Data entries
◆ ◆ ◆ ◆

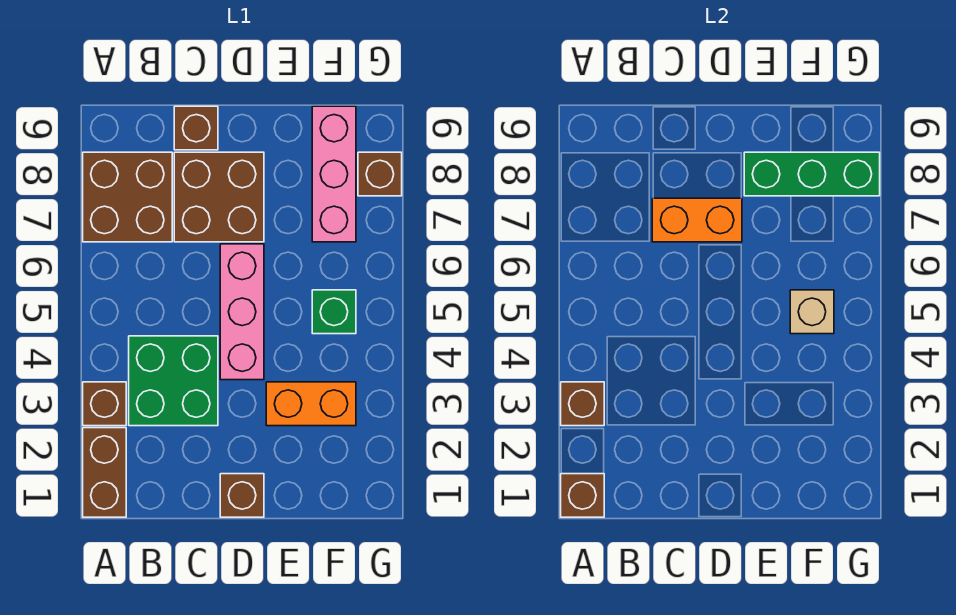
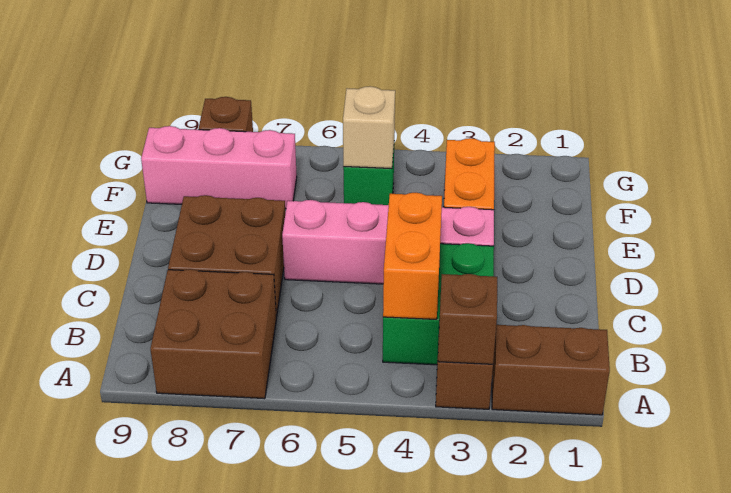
brown 1x1 brick [561,474,604,517] -> none
orange 1x2 brick [652,198,742,242] -> orange 1x2 brick moved to [383,193,442,319]
brown 1x1 brick [174,106,218,150] -> none
brown 1x1 brick [220,474,264,517] -> none
pink 1x3 brick [220,244,264,380] -> pink 1x4 brick [282,200,494,284]
green 1x3 brick [744,152,880,196] -> none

◆ ◆ ◆ ◆

Exercise goal. Say how many lines of the data include the string "brown". Nothing other than the number should be given.

Answer for this exercise. 3